Data excerpts
—————

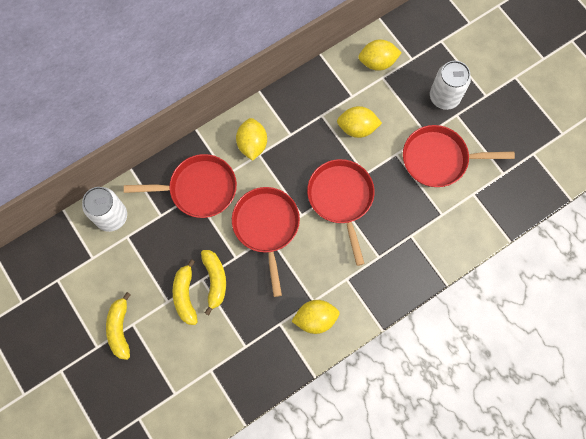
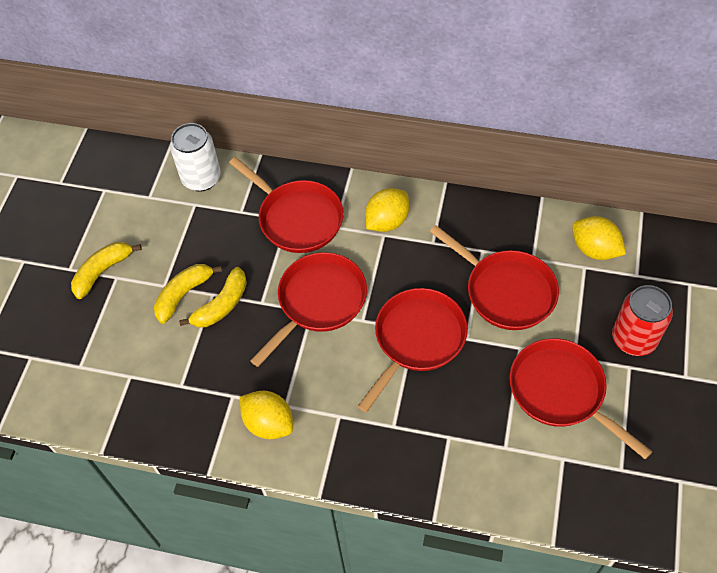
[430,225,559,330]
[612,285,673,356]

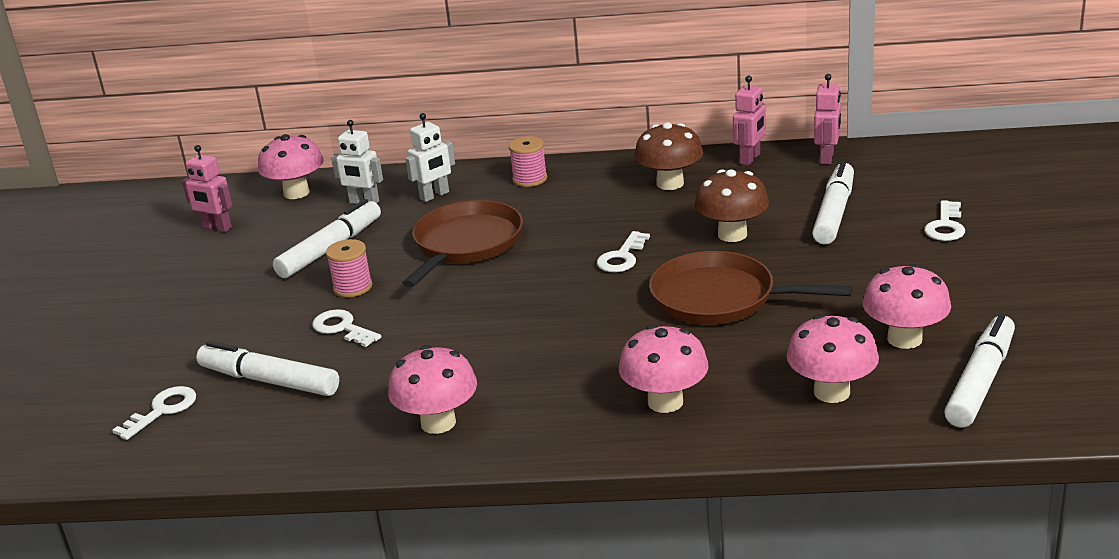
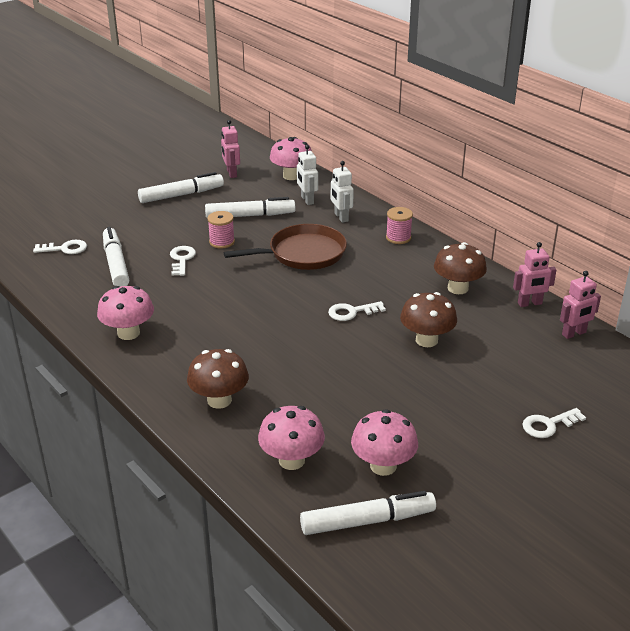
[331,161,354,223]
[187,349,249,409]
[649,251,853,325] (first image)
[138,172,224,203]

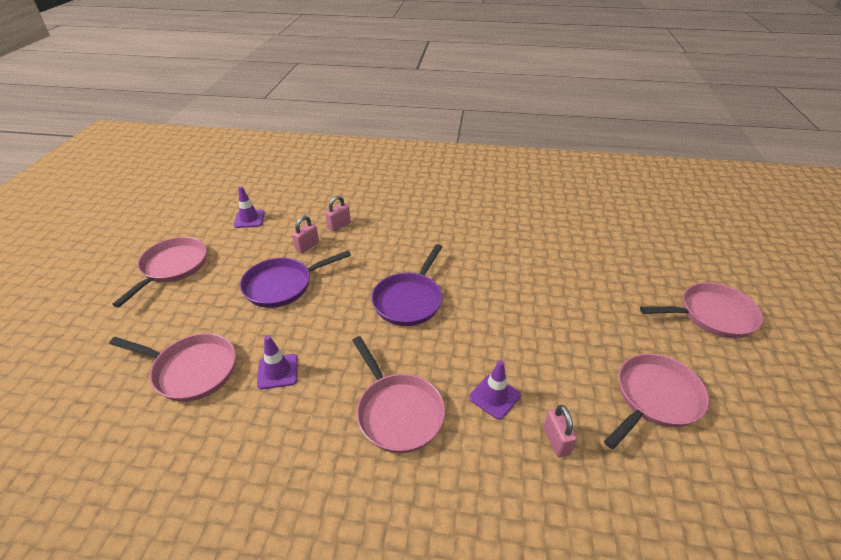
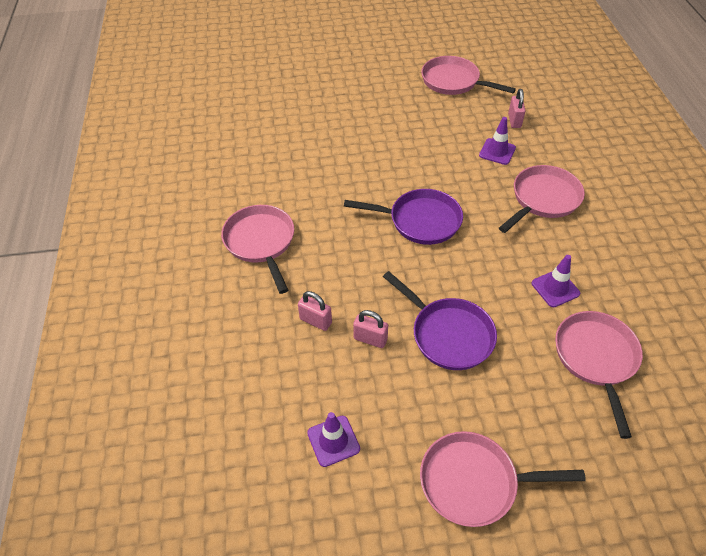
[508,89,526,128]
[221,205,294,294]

—————

Task requirements
What is needed is a verbatim copy of every entry, with the pictures omitted.

Written response
[430,225,559,330]
[612,285,673,356]

[331,161,354,223]
[187,349,249,409]
[649,251,853,325] (first image)
[138,172,224,203]

[508,89,526,128]
[221,205,294,294]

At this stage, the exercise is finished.